— DATASET RECORDS —

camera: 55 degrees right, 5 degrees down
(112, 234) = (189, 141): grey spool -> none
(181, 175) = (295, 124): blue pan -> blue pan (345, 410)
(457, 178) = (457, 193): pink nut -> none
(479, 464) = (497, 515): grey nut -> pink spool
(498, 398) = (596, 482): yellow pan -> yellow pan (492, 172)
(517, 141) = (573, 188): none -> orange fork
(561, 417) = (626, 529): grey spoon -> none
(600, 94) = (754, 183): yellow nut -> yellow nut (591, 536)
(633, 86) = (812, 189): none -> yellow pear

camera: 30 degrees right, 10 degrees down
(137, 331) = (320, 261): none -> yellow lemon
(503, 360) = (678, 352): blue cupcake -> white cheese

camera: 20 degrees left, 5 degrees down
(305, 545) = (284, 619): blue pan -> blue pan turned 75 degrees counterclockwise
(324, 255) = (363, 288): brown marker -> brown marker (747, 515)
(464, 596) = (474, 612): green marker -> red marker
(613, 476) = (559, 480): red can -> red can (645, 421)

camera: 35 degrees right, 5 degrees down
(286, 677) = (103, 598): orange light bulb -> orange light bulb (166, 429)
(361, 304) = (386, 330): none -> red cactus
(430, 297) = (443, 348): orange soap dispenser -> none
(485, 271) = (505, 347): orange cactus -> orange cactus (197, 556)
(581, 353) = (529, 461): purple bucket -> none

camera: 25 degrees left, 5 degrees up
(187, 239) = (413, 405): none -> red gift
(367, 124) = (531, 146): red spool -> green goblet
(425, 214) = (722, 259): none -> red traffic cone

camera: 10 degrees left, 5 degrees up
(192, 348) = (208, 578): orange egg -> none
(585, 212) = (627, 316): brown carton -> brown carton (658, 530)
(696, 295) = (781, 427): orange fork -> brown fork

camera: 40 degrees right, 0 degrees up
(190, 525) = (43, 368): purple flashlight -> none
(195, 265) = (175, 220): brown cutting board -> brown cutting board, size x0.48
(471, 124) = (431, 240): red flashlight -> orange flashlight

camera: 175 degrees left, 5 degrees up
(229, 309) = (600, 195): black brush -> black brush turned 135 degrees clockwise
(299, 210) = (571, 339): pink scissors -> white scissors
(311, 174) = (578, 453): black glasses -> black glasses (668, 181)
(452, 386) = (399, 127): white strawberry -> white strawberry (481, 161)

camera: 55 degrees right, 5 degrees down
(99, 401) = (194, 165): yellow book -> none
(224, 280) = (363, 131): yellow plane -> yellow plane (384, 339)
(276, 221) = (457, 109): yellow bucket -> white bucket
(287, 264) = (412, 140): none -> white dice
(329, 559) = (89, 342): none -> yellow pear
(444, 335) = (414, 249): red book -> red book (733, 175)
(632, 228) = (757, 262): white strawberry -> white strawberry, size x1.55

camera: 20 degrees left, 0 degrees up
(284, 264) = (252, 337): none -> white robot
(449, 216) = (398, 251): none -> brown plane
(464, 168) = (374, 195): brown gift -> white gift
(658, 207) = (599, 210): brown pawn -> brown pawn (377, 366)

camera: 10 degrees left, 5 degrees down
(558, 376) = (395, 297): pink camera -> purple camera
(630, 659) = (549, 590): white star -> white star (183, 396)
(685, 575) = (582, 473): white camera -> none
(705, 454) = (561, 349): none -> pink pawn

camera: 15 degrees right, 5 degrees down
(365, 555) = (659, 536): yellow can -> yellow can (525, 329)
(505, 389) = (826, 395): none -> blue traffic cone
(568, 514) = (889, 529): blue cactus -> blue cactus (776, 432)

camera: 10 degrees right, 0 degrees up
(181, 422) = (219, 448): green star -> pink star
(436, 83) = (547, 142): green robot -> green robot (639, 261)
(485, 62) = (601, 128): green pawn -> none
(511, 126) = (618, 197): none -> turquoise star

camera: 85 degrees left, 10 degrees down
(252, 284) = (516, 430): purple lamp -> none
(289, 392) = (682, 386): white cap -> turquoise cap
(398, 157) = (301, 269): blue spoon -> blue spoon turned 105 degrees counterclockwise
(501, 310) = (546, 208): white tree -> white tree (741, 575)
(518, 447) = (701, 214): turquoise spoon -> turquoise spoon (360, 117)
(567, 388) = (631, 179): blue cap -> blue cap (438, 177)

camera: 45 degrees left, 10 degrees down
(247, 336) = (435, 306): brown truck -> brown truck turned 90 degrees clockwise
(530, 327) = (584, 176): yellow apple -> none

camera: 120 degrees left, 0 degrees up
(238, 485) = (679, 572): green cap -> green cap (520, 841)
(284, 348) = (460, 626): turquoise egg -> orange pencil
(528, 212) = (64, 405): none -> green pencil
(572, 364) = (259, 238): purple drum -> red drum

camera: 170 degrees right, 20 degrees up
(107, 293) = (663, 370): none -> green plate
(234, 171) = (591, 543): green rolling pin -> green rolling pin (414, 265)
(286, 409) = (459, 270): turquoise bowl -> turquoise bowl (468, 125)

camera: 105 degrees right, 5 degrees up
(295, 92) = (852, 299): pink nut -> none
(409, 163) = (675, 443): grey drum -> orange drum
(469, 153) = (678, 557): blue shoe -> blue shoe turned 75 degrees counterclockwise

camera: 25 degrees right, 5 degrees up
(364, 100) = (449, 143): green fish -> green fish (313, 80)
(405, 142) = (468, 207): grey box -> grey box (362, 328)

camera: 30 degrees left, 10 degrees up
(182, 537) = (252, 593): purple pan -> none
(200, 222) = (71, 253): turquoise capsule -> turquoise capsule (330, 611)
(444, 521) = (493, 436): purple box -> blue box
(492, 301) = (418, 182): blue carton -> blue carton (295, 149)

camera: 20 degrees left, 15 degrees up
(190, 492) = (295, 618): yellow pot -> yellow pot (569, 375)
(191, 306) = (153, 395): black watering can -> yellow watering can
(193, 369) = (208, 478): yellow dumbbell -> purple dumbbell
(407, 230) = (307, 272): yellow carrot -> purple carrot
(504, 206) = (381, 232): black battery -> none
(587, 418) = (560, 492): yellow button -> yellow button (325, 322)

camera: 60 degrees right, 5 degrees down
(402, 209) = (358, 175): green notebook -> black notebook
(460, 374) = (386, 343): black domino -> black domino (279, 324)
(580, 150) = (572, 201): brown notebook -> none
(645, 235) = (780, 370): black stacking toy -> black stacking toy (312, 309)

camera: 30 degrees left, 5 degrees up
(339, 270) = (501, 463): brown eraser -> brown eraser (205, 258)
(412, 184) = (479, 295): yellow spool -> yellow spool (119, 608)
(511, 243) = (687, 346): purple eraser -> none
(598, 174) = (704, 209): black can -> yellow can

— PROBLEM TO SOLVE —
Copy out all lines from the records where the word "carton" appears.

— EXERCISE RESULT —
(585, 212) = (627, 316): brown carton -> brown carton (658, 530)
(492, 301) = (418, 182): blue carton -> blue carton (295, 149)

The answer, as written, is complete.